>> START Records for the exercise

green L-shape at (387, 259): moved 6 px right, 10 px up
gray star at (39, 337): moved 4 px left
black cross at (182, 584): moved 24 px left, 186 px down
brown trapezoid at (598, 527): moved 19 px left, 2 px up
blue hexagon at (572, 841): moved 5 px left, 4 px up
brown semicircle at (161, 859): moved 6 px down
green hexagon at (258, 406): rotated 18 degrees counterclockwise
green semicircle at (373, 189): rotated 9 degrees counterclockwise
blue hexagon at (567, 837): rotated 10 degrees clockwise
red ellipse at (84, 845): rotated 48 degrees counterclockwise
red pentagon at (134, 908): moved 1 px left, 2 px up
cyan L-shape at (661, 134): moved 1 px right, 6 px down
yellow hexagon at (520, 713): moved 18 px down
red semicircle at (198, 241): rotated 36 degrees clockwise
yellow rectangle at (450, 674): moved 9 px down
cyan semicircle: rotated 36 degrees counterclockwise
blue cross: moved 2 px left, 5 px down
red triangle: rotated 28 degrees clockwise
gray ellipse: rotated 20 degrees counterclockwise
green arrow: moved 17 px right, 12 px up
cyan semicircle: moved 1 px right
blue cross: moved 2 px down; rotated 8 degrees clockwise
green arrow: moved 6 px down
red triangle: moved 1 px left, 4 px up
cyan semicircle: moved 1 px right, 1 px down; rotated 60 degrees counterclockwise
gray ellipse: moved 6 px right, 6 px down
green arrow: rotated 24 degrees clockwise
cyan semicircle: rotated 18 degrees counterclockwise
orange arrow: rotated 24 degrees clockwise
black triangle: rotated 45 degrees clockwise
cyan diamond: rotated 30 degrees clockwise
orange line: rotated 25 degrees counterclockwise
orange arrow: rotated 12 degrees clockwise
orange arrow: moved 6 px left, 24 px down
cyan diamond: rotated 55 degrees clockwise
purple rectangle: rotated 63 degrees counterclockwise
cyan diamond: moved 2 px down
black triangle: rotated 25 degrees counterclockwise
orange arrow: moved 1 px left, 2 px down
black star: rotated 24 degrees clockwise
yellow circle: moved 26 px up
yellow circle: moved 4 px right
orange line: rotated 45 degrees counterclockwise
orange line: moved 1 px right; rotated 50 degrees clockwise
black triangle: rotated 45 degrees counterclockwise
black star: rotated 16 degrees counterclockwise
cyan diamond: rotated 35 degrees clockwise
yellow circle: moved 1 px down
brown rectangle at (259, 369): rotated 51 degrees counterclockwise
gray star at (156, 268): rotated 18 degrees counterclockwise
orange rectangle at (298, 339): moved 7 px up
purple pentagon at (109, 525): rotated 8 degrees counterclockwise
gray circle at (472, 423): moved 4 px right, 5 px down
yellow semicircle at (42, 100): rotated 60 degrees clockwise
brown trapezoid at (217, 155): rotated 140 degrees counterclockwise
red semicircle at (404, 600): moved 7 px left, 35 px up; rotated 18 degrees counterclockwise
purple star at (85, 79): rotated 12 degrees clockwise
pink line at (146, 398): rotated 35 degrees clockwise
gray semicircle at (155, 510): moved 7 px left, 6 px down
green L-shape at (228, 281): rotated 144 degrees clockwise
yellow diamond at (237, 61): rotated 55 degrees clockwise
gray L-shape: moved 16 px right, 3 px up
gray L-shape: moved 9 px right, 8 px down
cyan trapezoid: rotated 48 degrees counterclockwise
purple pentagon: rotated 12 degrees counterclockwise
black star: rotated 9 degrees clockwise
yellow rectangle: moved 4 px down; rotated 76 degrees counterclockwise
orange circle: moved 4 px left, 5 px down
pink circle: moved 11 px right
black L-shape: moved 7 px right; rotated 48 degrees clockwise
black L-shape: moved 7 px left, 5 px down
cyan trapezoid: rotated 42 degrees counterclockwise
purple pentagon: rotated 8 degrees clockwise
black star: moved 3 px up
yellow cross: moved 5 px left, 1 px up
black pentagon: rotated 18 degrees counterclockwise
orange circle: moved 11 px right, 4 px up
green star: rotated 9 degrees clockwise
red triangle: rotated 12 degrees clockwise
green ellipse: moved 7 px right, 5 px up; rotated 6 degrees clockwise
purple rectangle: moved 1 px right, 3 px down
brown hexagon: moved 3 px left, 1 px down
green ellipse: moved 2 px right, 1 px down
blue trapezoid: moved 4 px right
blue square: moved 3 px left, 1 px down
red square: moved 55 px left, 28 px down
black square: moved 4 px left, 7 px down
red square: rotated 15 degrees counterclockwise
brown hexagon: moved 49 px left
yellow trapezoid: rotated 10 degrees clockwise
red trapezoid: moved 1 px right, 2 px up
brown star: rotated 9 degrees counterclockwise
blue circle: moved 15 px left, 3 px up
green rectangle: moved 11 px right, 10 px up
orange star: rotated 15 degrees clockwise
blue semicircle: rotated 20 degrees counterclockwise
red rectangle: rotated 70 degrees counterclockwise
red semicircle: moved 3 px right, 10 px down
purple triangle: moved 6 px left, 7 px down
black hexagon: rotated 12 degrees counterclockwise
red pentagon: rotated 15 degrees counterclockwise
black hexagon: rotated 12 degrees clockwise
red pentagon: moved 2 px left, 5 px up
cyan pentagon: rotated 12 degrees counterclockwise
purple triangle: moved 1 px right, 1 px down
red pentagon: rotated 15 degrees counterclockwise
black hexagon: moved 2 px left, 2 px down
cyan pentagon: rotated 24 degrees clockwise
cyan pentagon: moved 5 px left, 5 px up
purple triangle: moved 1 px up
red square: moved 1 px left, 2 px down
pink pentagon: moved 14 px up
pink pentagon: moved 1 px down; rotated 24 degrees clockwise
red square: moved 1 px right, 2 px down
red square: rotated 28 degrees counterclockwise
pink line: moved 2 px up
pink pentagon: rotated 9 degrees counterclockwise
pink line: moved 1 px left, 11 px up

>> END Records for the exercise

• **Written task**
Please find each line in the records that contains the string "semicircle" and copy those lines out in full.

• **The completed task**
brown semicircle at (161, 859): moved 6 px down
green semicircle at (373, 189): rotated 9 degrees counterclockwise
red semicircle at (198, 241): rotated 36 degrees clockwise
cyan semicircle: rotated 36 degrees counterclockwise
cyan semicircle: moved 1 px right
cyan semicircle: moved 1 px right, 1 px down; rotated 60 degrees counterclockwise
cyan semicircle: rotated 18 degrees counterclockwise
yellow semicircle at (42, 100): rotated 60 degrees clockwise
red semicircle at (404, 600): moved 7 px left, 35 px up; rotated 18 degrees counterclockwise
gray semicircle at (155, 510): moved 7 px left, 6 px down
blue semicircle: rotated 20 degrees counterclockwise
red semicircle: moved 3 px right, 10 px down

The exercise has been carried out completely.